The request => Present everything below from the line containing "blue square: moved 2 px left, 5 px down" down to the line containing "green star: moved 1 px left, 1 px up", both included, as a Markdown table with the columns "Row" and "Line". Number each row and omit the pictures and any blank lines.

— Begin Supplied entries —

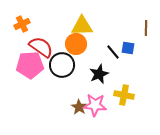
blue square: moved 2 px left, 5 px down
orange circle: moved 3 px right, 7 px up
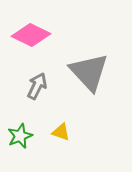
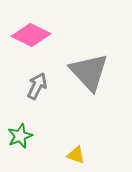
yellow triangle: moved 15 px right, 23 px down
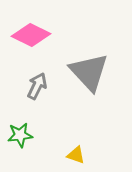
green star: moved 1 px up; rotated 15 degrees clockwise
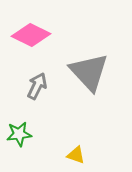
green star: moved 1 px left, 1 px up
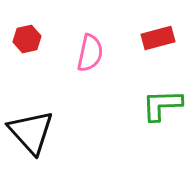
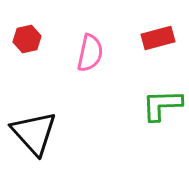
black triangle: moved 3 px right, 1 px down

— End Supplied entries —
— Begin Supplied entries —

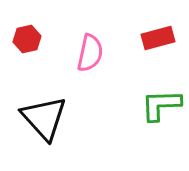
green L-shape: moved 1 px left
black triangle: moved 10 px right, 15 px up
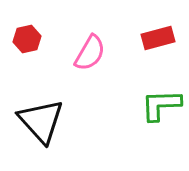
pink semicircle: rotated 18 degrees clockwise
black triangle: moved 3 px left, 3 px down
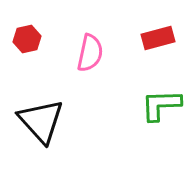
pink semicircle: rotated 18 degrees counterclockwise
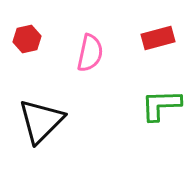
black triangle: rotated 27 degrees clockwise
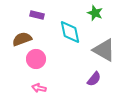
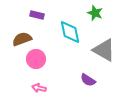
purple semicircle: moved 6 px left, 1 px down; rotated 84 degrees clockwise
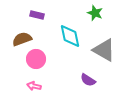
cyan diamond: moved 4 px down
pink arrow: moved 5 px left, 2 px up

— End Supplied entries —
— Begin Supplied entries —

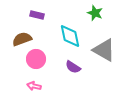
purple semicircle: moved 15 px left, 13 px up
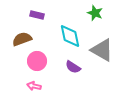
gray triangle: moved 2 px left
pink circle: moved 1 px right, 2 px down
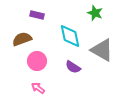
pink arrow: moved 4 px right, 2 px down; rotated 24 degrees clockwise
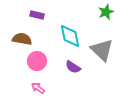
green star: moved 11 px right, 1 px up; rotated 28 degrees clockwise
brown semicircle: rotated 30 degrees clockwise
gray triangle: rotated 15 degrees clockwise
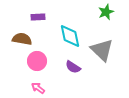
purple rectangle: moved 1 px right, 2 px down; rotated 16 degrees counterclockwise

— End Supplied entries —

Result for this exercise =>
| Row | Line |
|---|---|
| 1 | blue square: moved 2 px left, 5 px down |
| 2 | orange circle: moved 3 px right, 7 px up |
| 3 | yellow triangle: moved 15 px right, 23 px down |
| 4 | green star: moved 1 px up; rotated 15 degrees clockwise |
| 5 | green star: moved 1 px left, 1 px up |